Dataset items
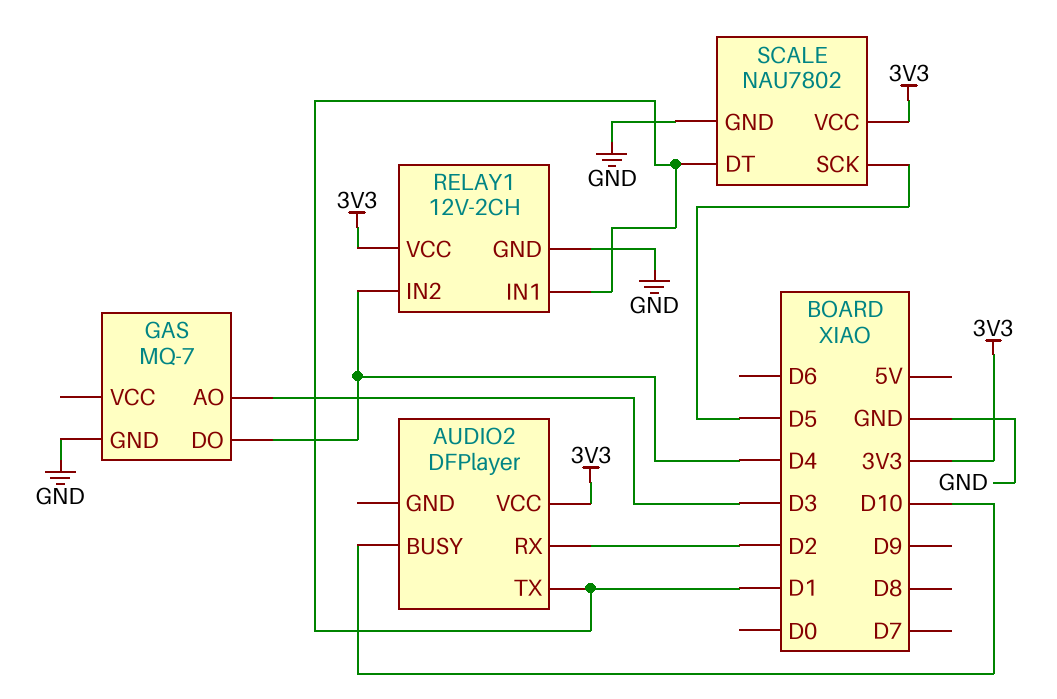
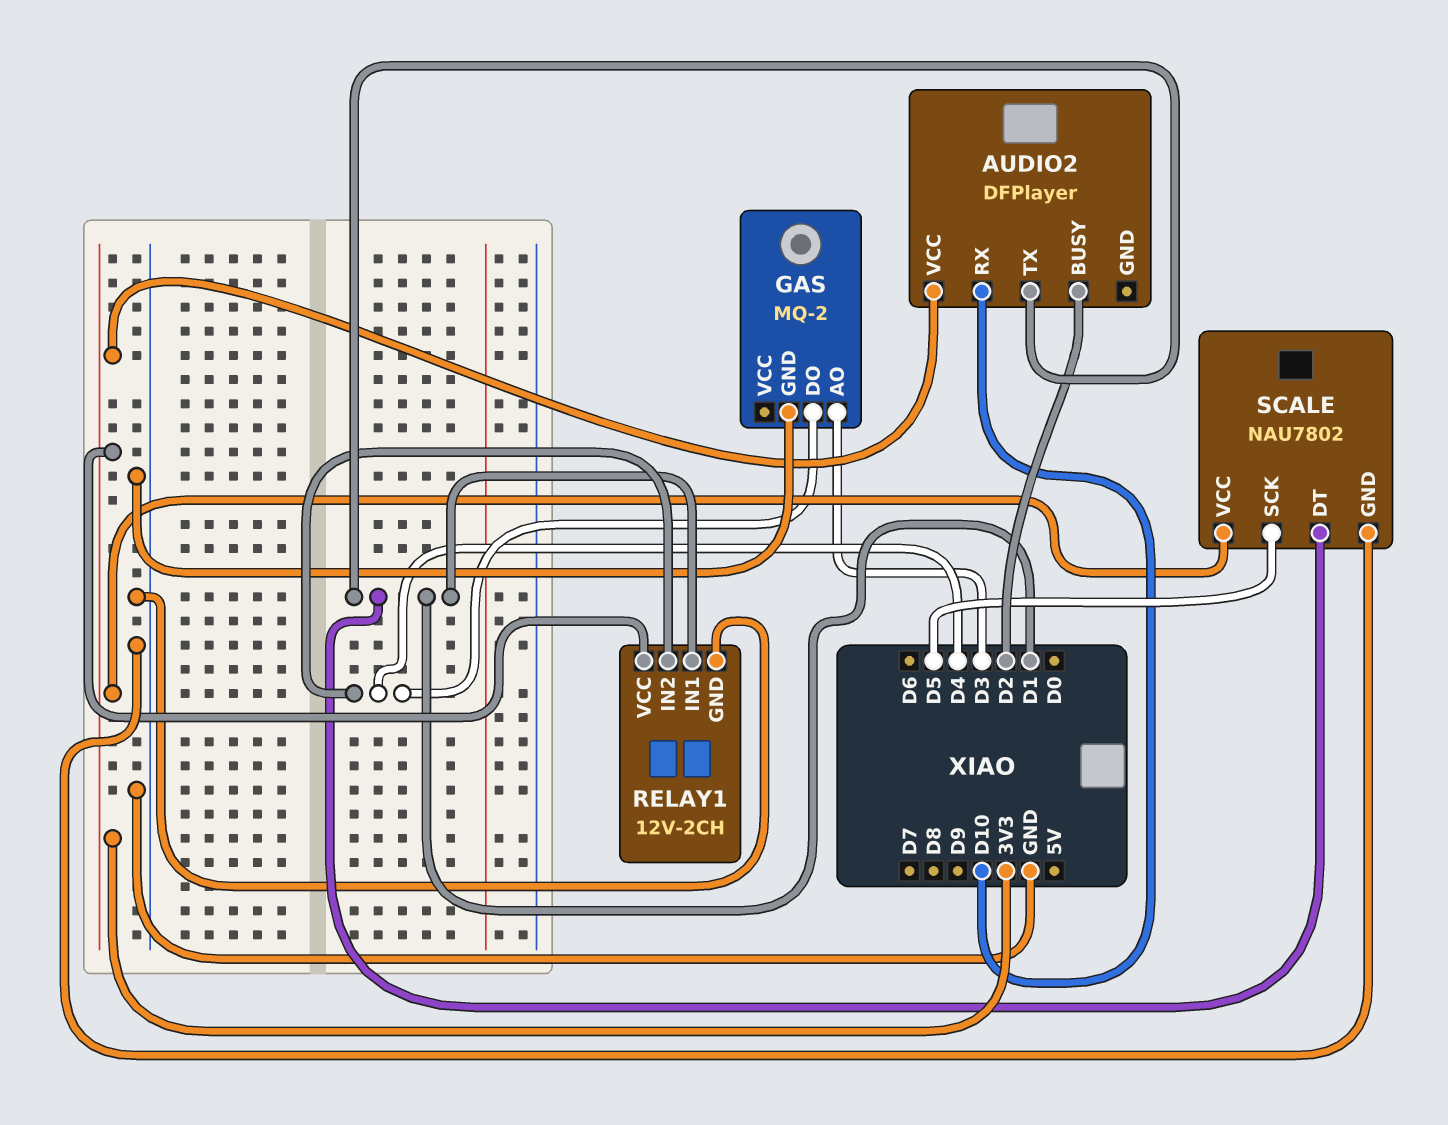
AUDIO2 pin BUSY: D10 -> D2
AUDIO2 pin RX: D2 -> D10
GAS: MQ-7 -> MQ-2

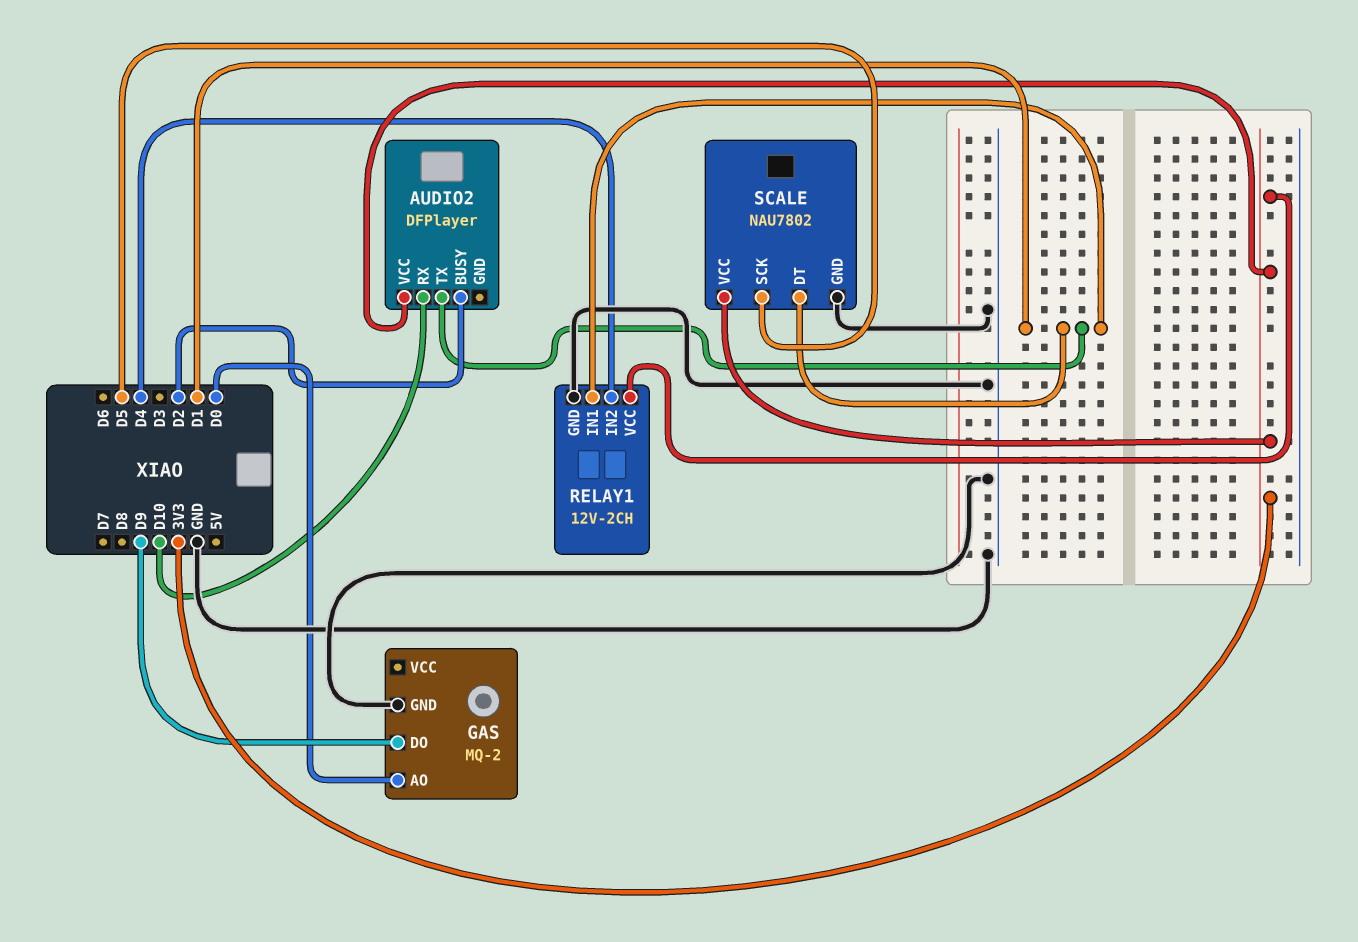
GAS pin AO: D3 -> D0
GAS pin DO: D4 -> D9

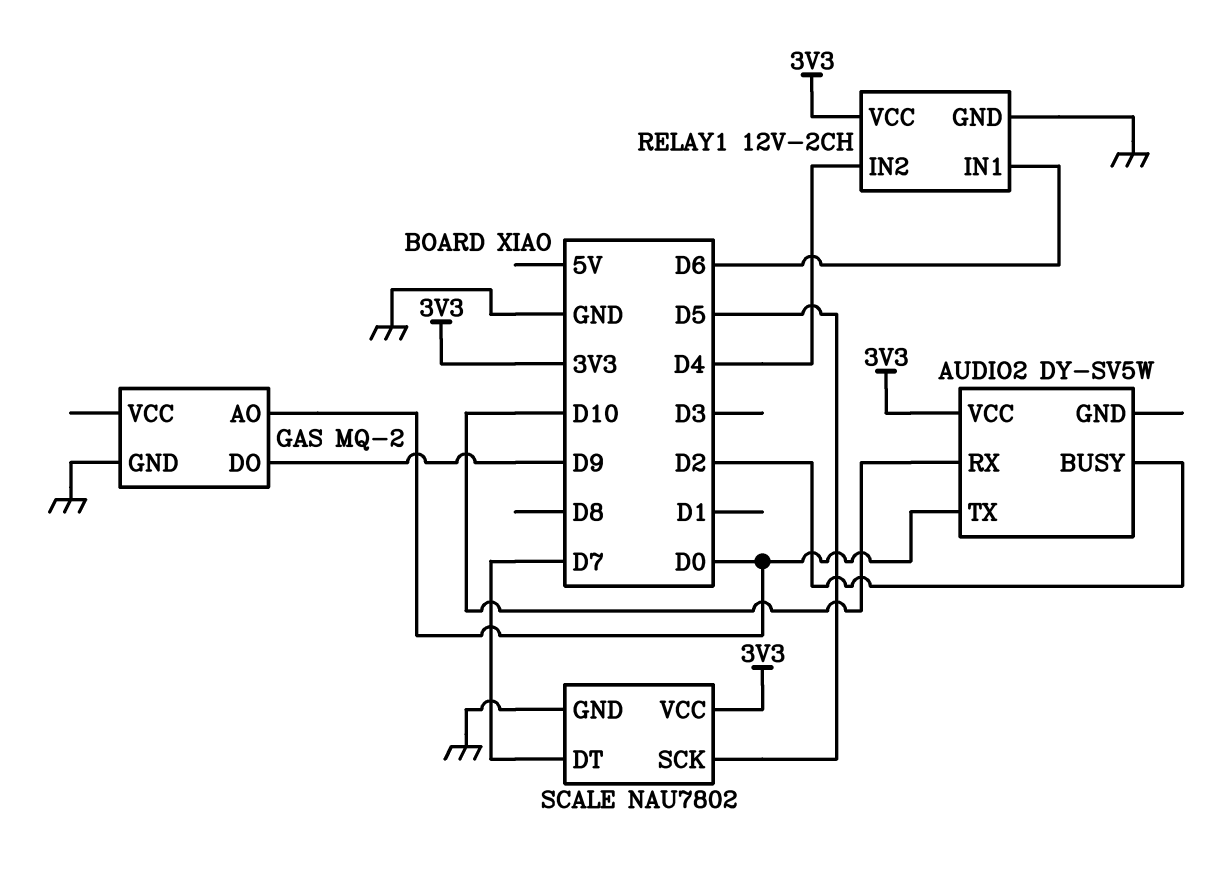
AUDIO2: DFPlayer -> DY-SV5W
AUDIO2 pin TX: D1 -> D0
RELAY1 pin IN1: D1 -> D6
SCALE pin DT: D1 -> D7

Work order:
Write all the lines above out again exactly, minus the images.

Answer to the exercise:
AUDIO2 pin BUSY: D10 -> D2
AUDIO2 pin RX: D2 -> D10
GAS: MQ-7 -> MQ-2

GAS pin AO: D3 -> D0
GAS pin DO: D4 -> D9

AUDIO2: DFPlayer -> DY-SV5W
AUDIO2 pin TX: D1 -> D0
RELAY1 pin IN1: D1 -> D6
SCALE pin DT: D1 -> D7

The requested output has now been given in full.